**Problem to solve:** What lines in the entries below contain the word "moved"? Copy all of them.

**Source information:**

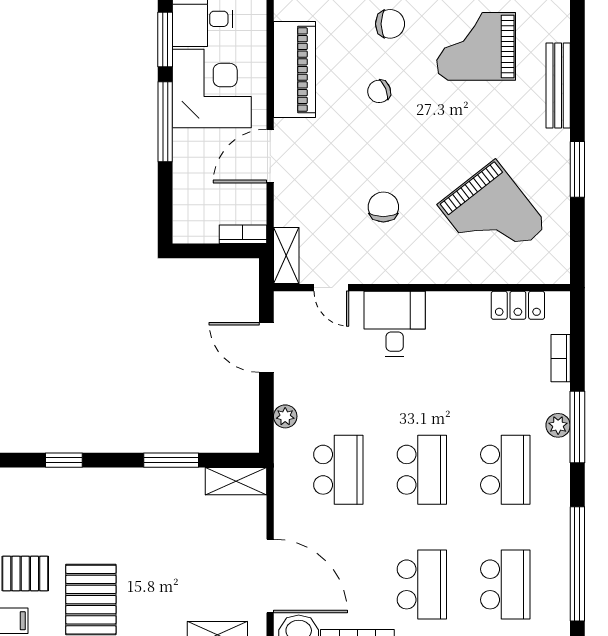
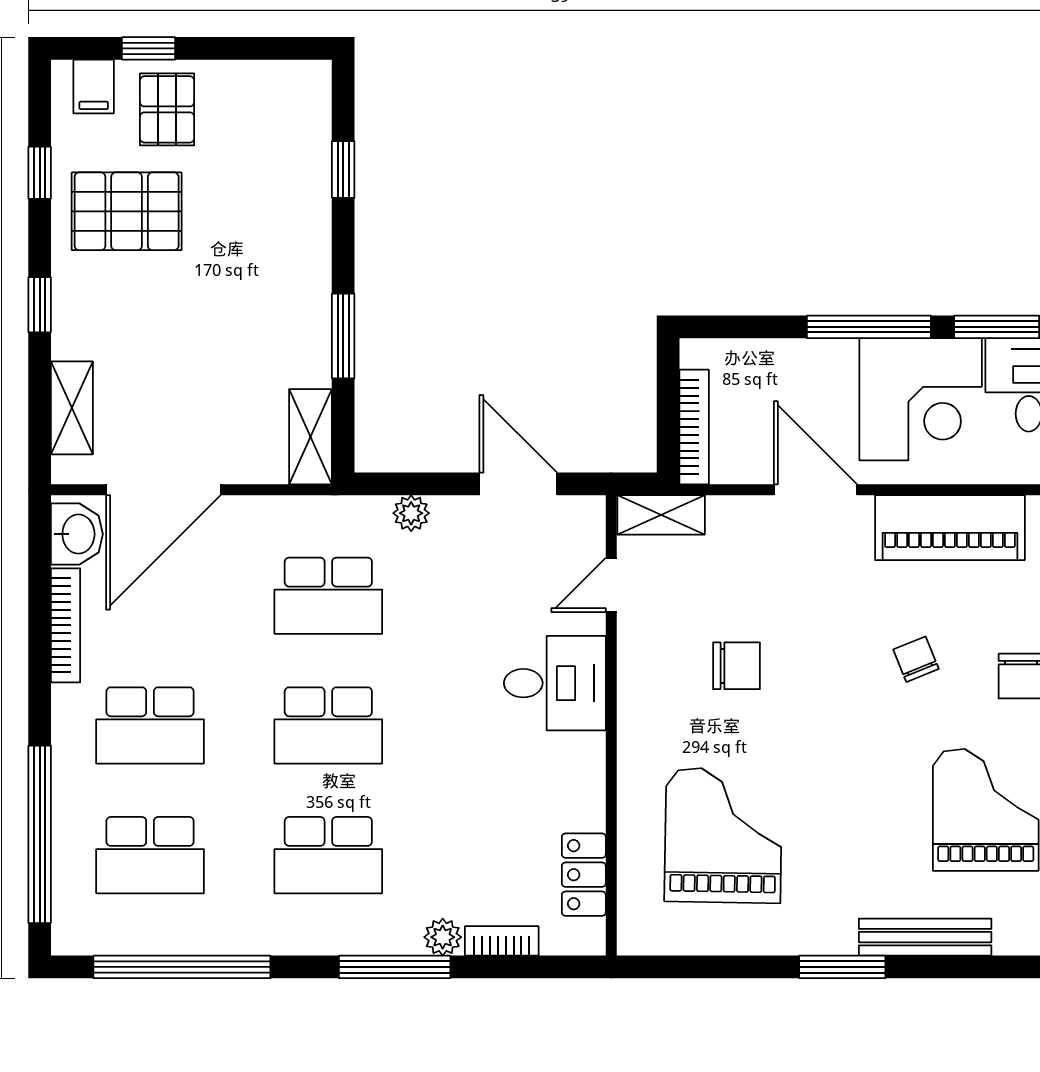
window: (577, 169) -> (842, 967), moved
grand piano: (493, 215) -> (723, 835), turned 129
bookcase: (243, 234) -> (694, 427), width x1.56
door: (266, 347) -> (518, 484), hinge flipped
plant: (558, 425) -> (443, 937), moved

**Task result:**
window: (577, 169) -> (842, 967), moved
plant: (558, 425) -> (443, 937), moved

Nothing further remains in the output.